**EXERCISE PROMPT**
I need every line that includes the word "blue" copied from the material.
═════ DATA FOR PROCESSING
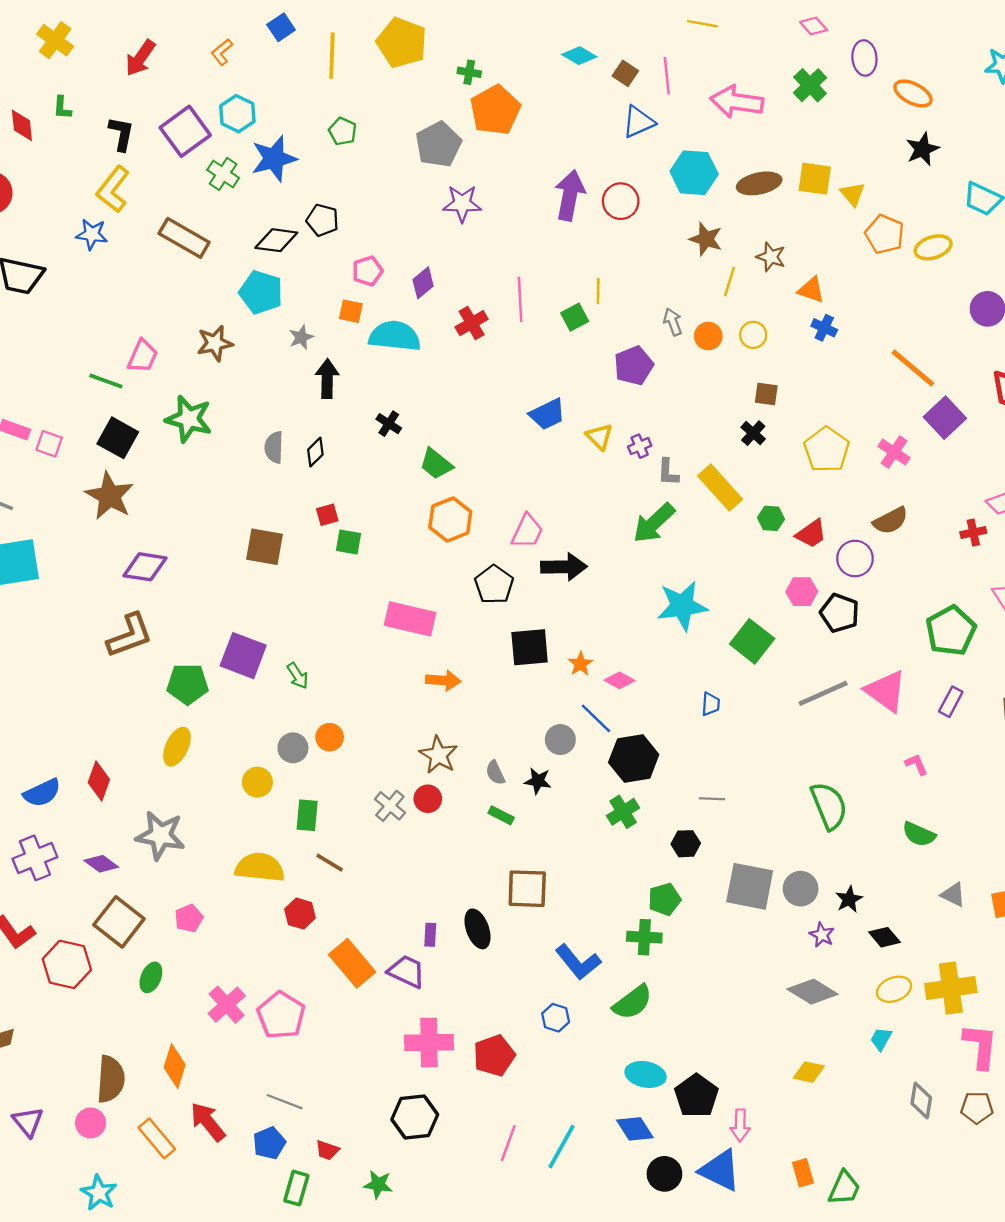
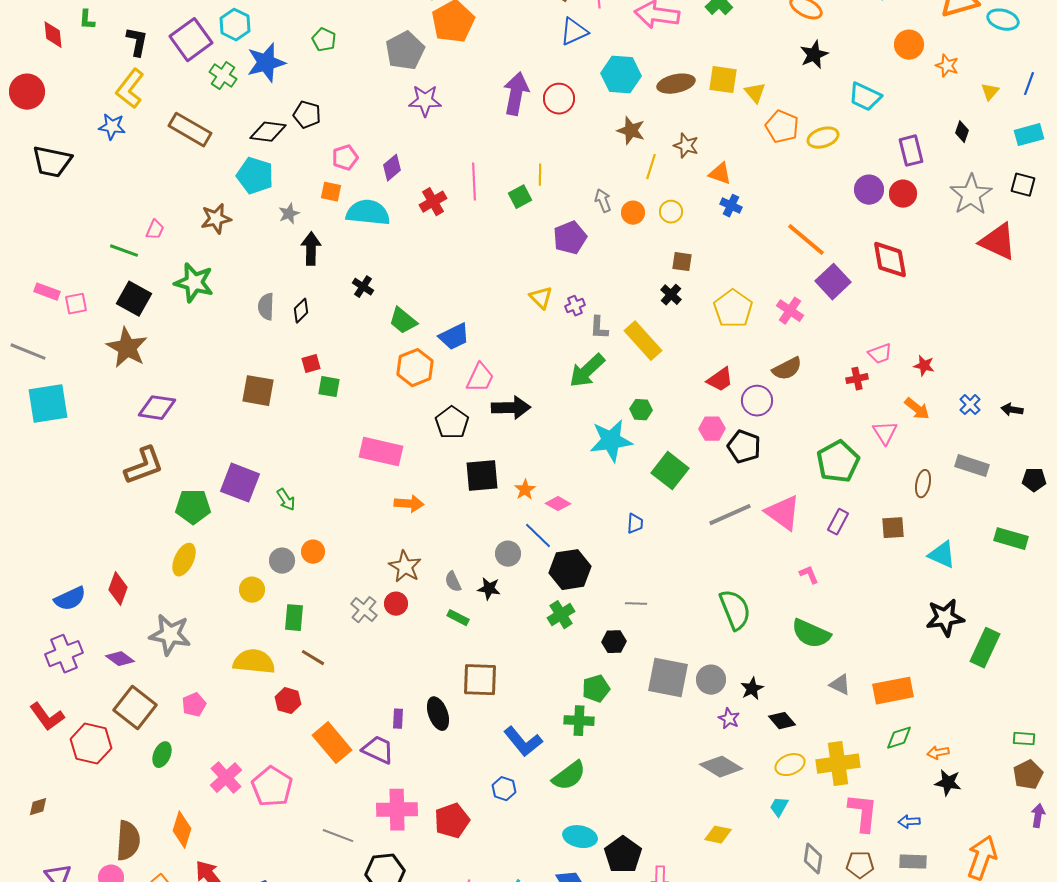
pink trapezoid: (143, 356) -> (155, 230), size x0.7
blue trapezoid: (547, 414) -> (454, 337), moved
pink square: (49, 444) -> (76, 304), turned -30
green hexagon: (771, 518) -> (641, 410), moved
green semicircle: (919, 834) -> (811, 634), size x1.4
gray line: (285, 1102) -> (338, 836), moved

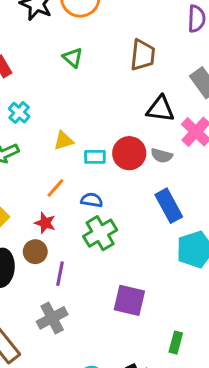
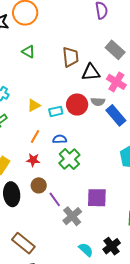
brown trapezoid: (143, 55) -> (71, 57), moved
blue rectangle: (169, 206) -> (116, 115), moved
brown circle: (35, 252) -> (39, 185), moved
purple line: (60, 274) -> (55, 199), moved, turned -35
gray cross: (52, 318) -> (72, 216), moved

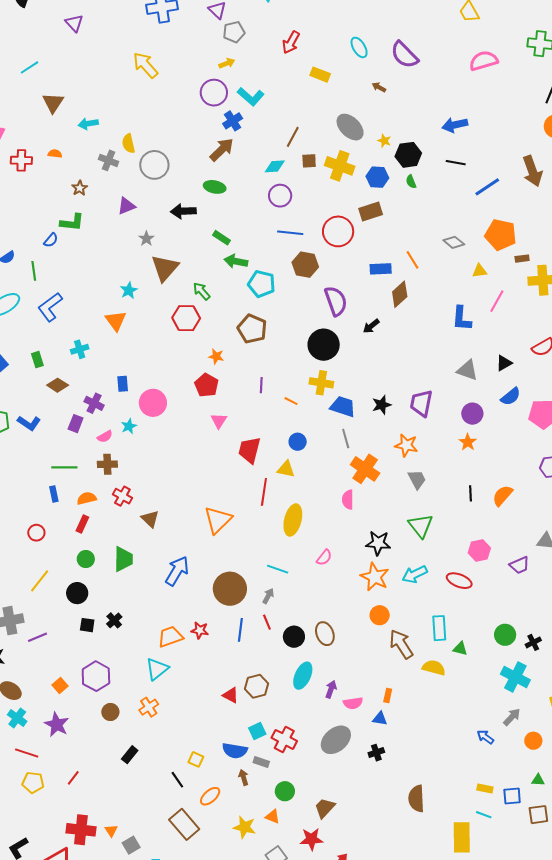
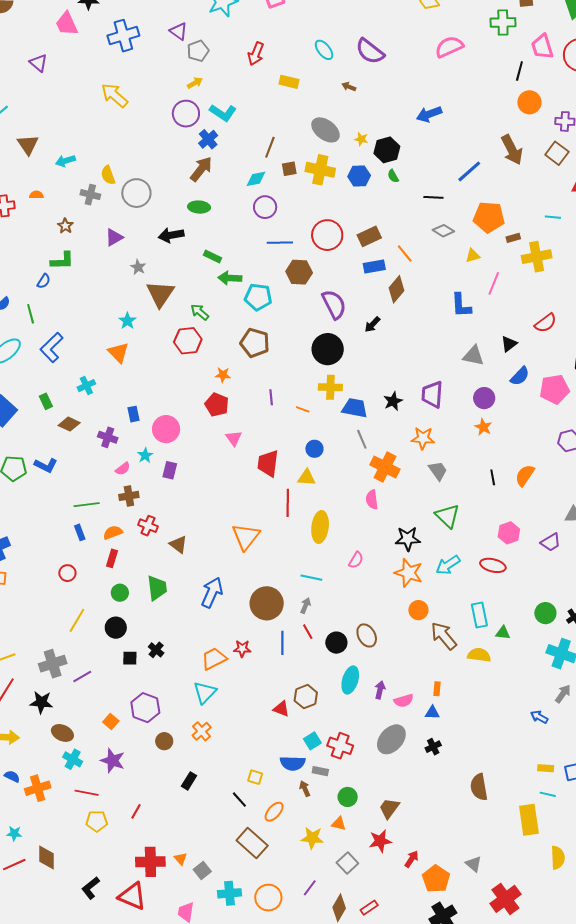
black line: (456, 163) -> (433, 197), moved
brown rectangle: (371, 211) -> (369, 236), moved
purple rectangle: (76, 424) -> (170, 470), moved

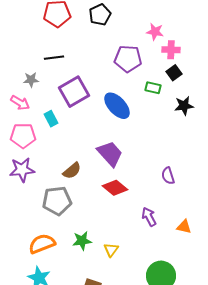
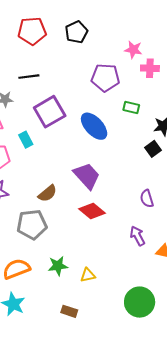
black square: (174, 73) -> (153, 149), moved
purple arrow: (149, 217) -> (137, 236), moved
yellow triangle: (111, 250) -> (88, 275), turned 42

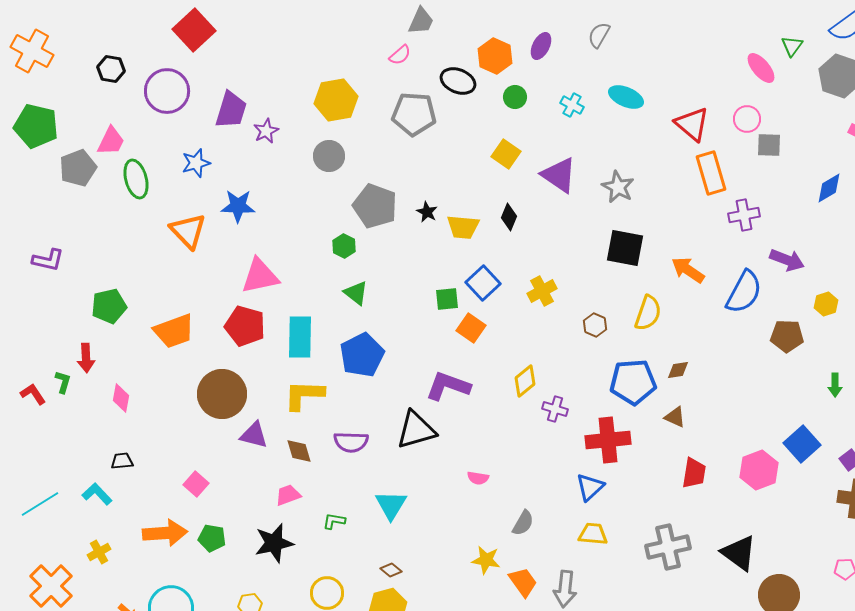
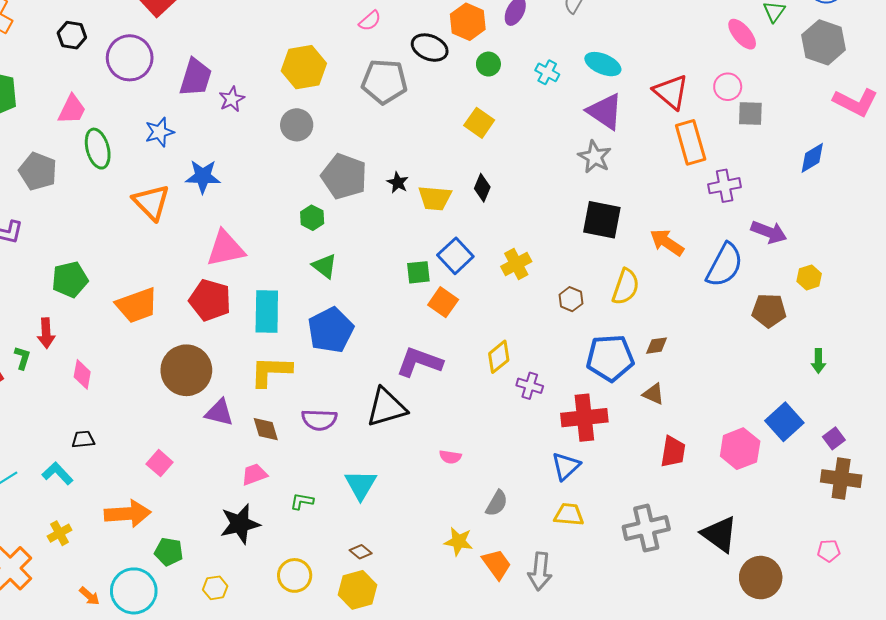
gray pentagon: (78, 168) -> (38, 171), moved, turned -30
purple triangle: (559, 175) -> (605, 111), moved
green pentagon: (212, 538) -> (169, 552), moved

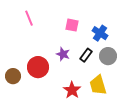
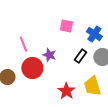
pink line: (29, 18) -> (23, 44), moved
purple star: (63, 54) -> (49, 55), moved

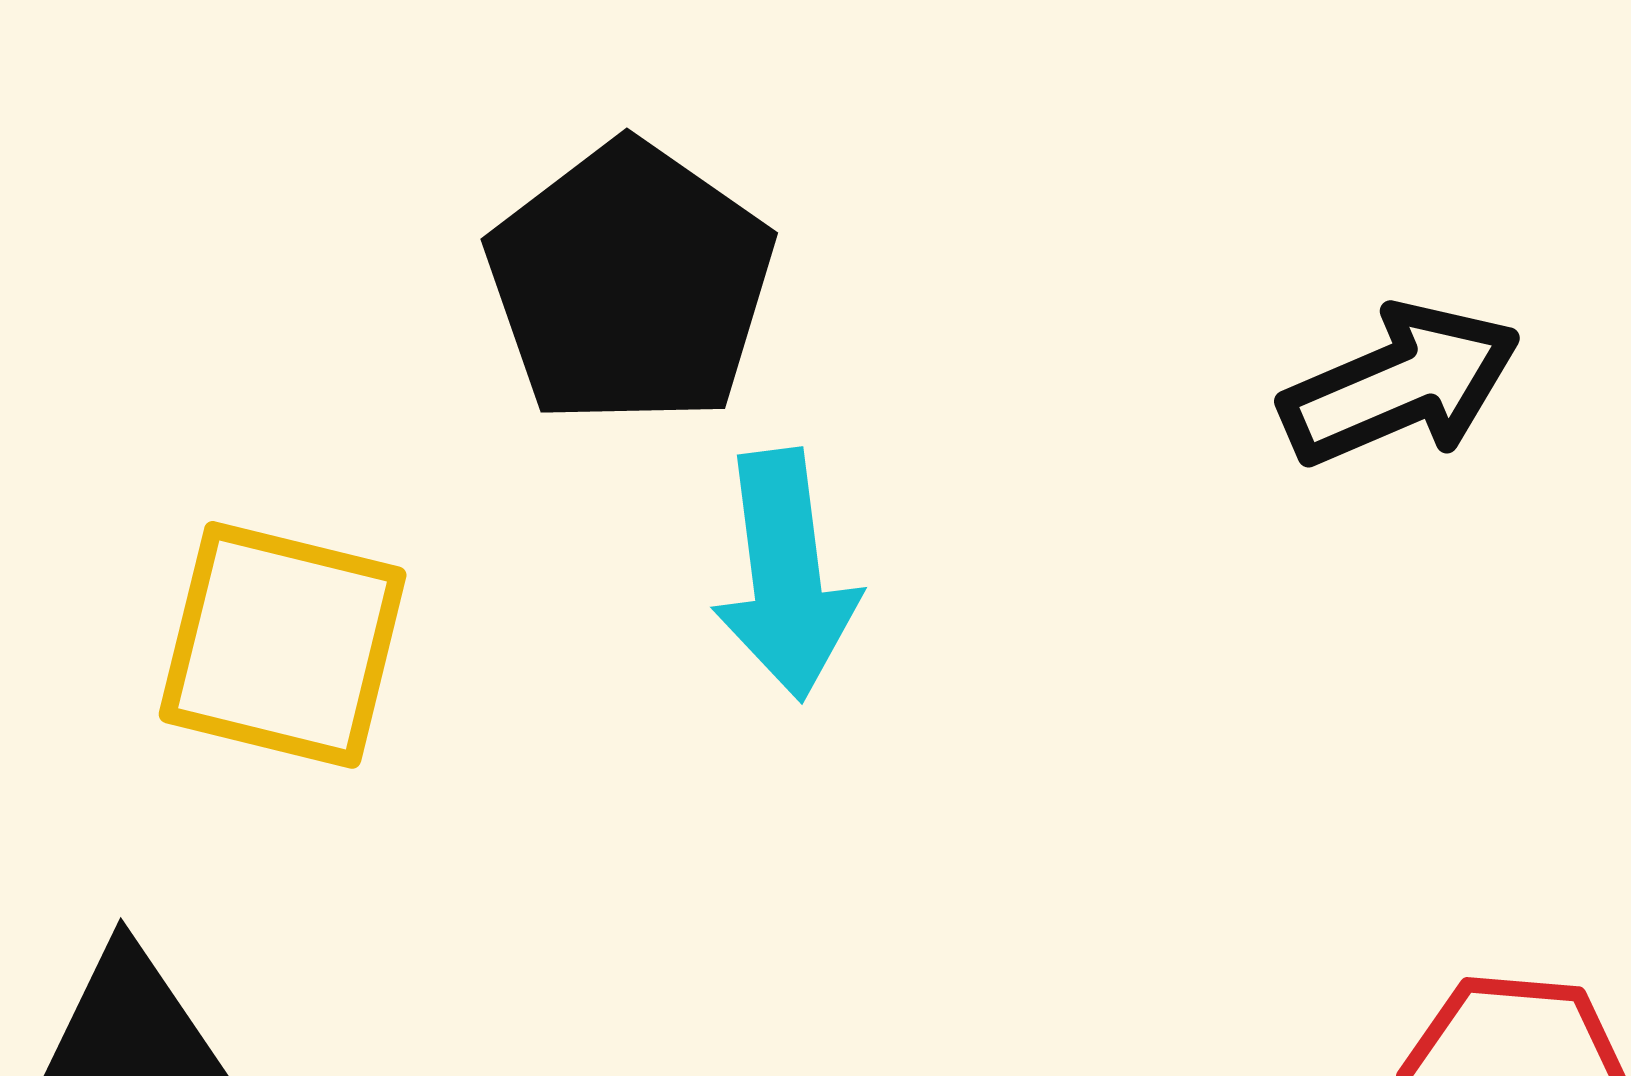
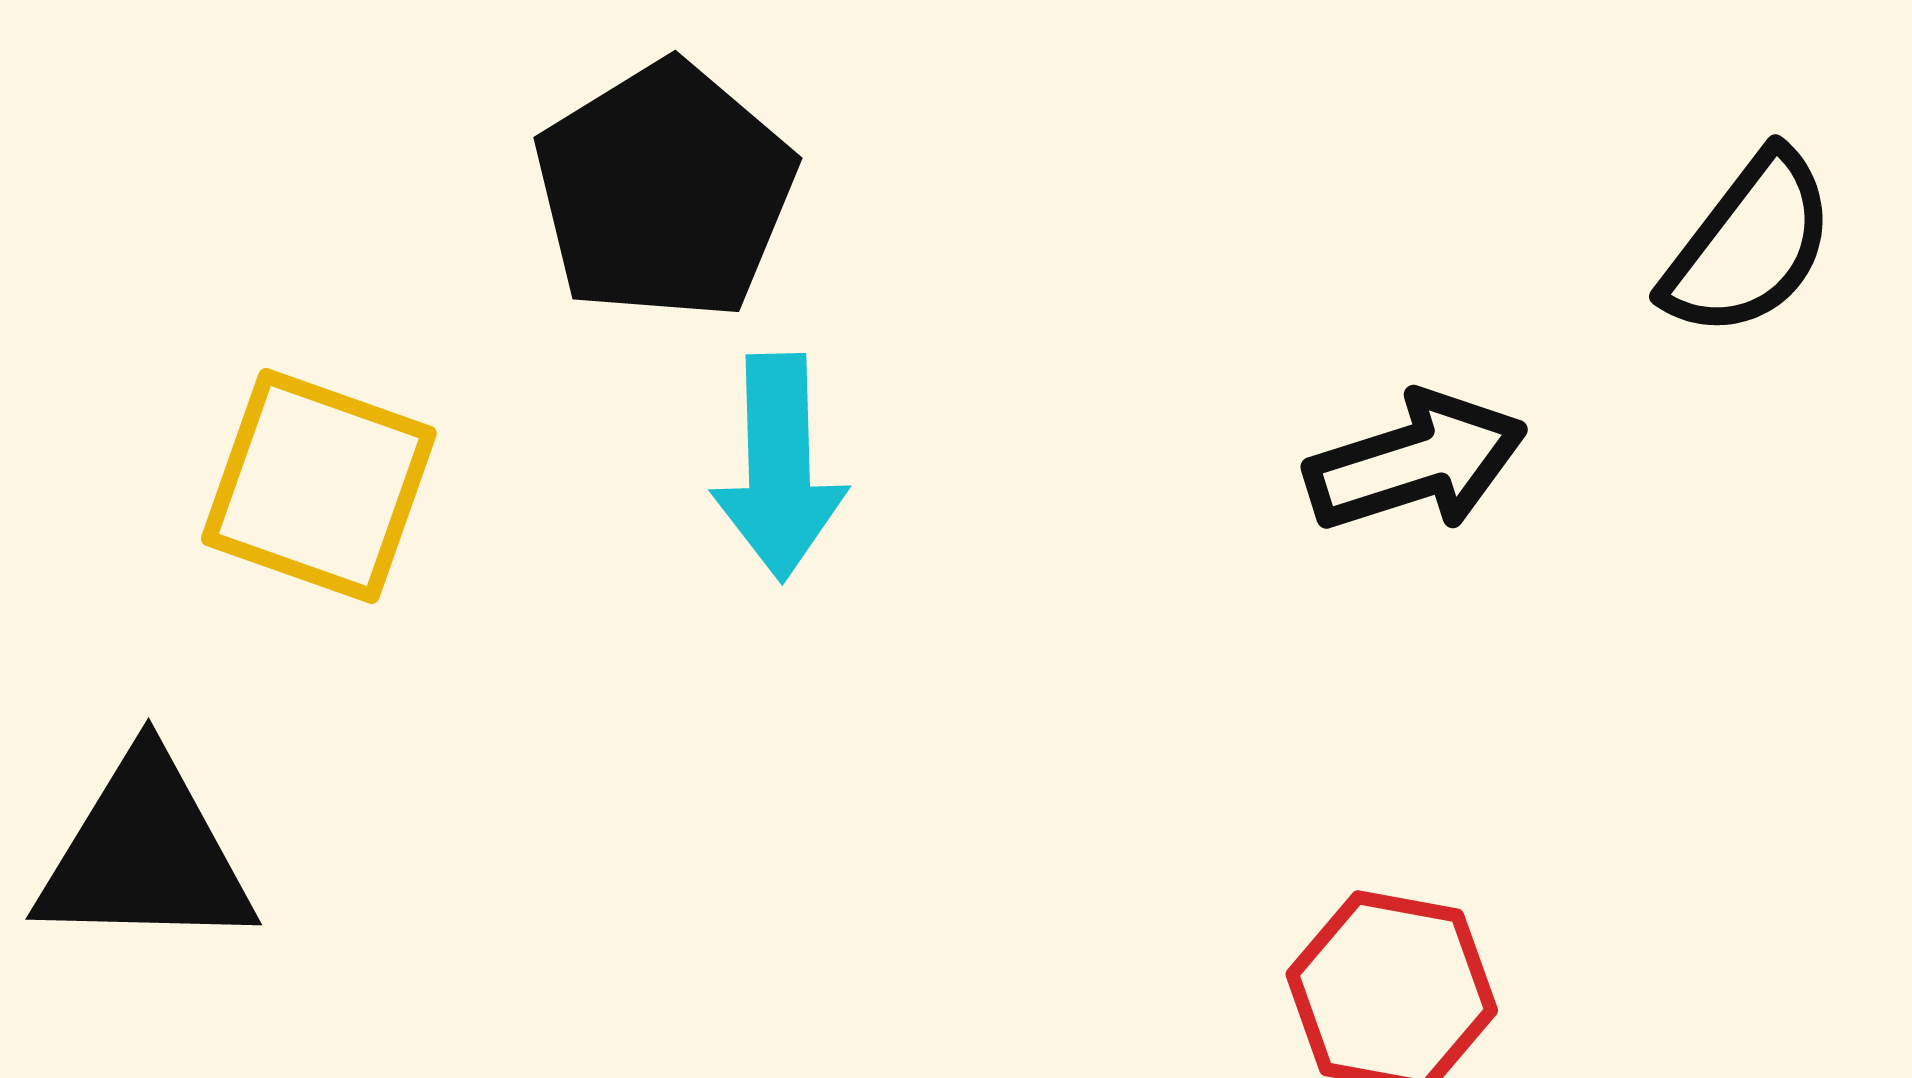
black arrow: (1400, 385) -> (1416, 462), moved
══════════
**SOLUTION FOR THIS TASK**
blue trapezoid: (547, 414) -> (454, 337), moved
blue rectangle: (169, 206) -> (116, 115), moved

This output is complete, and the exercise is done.